(GIVEN INFORMATION):
------------------------------------------------------------------------

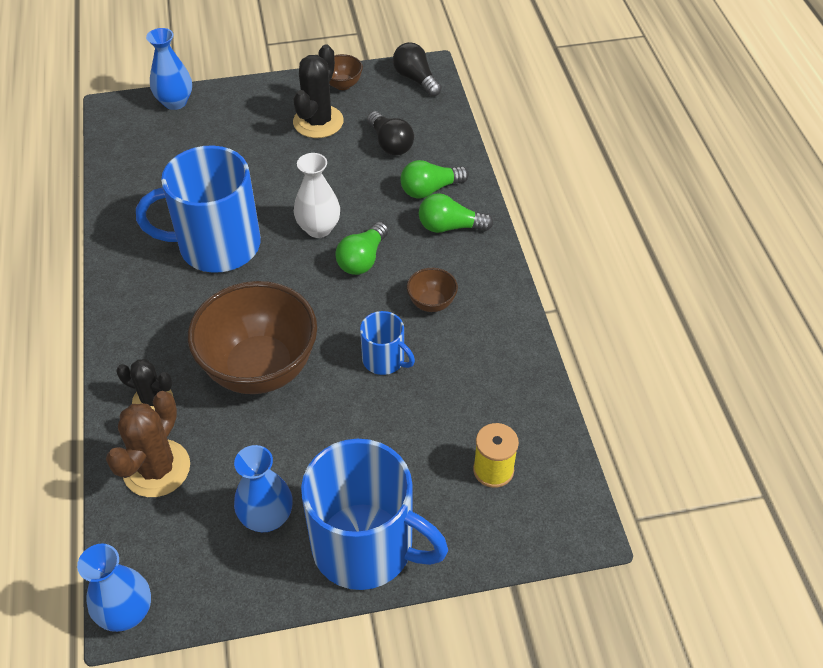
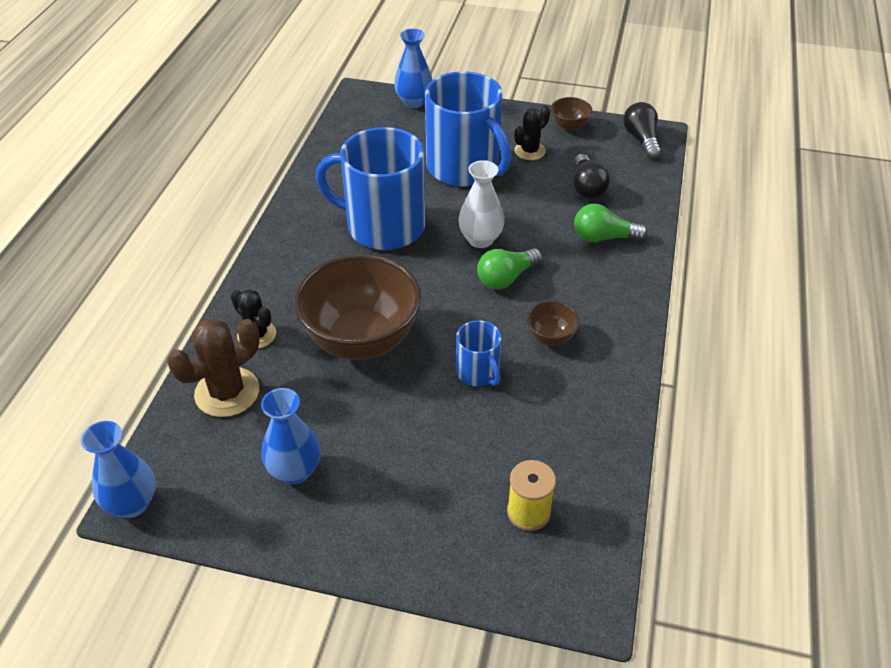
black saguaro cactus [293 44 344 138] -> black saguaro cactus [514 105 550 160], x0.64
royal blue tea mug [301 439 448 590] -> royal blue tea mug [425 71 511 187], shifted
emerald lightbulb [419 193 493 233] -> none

------------------------------------------------------------------------

Could you return the whole listing exactly, with every picture removed?

(RESPONSE BOX):
black saguaro cactus [293 44 344 138] -> black saguaro cactus [514 105 550 160], x0.64
royal blue tea mug [301 439 448 590] -> royal blue tea mug [425 71 511 187], shifted
emerald lightbulb [419 193 493 233] -> none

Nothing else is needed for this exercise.